**Exercise requirements**.
Your task is to copy every line of the entries that contains "plate".

**Scene comparison data**.
--------------------------------

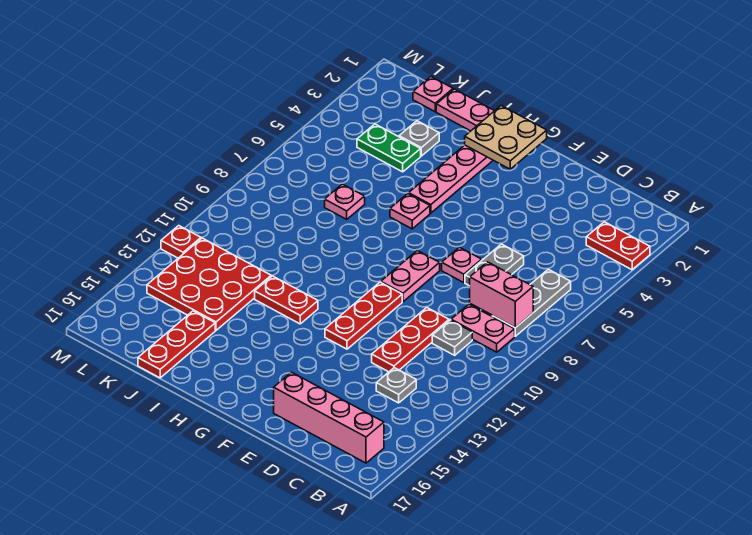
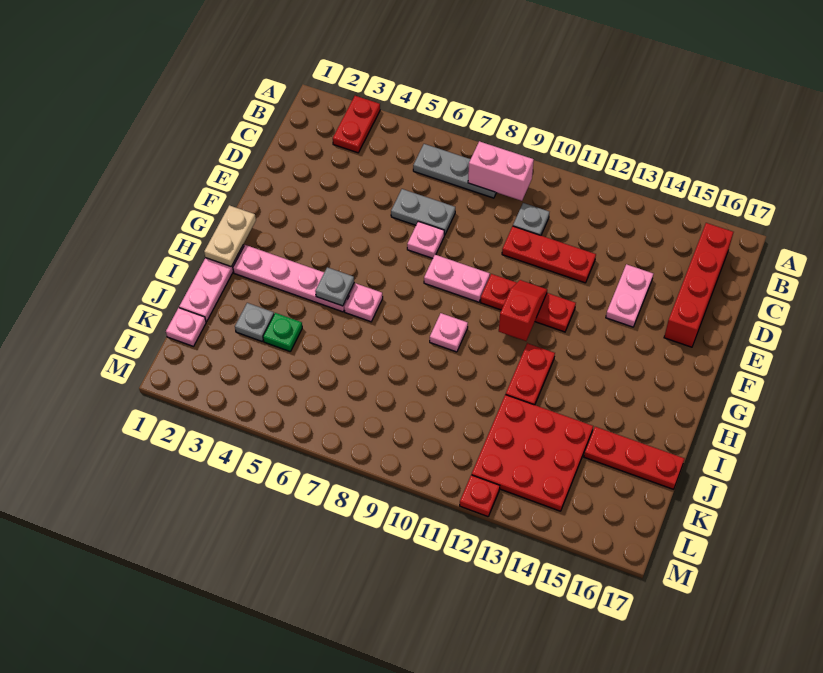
pink brick B8:C8 level 2 -> pink brick B8:B9 level 2
pink plate B9:C9 level 1 -> pink plate D14:E14 level 1
pink brick B16:E16 level 1 -> red brick B16:E16 level 1
grey plate C13 level 1 -> grey plate H5 level 2
none -> red slope F11:G11 level 2 top G
tan plate G1:H2 level 2 -> tan plate G1:H1 level 2
green plate J4:K4 level 1 -> green plate J4 level 1
pink plate J7 level 1 -> pink plate H9 level 1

--------------------------------

**Response to this exercise**.
pink plate B9:C9 level 1 -> pink plate D14:E14 level 1
grey plate C13 level 1 -> grey plate H5 level 2
tan plate G1:H2 level 2 -> tan plate G1:H1 level 2
green plate J4:K4 level 1 -> green plate J4 level 1
pink plate J7 level 1 -> pink plate H9 level 1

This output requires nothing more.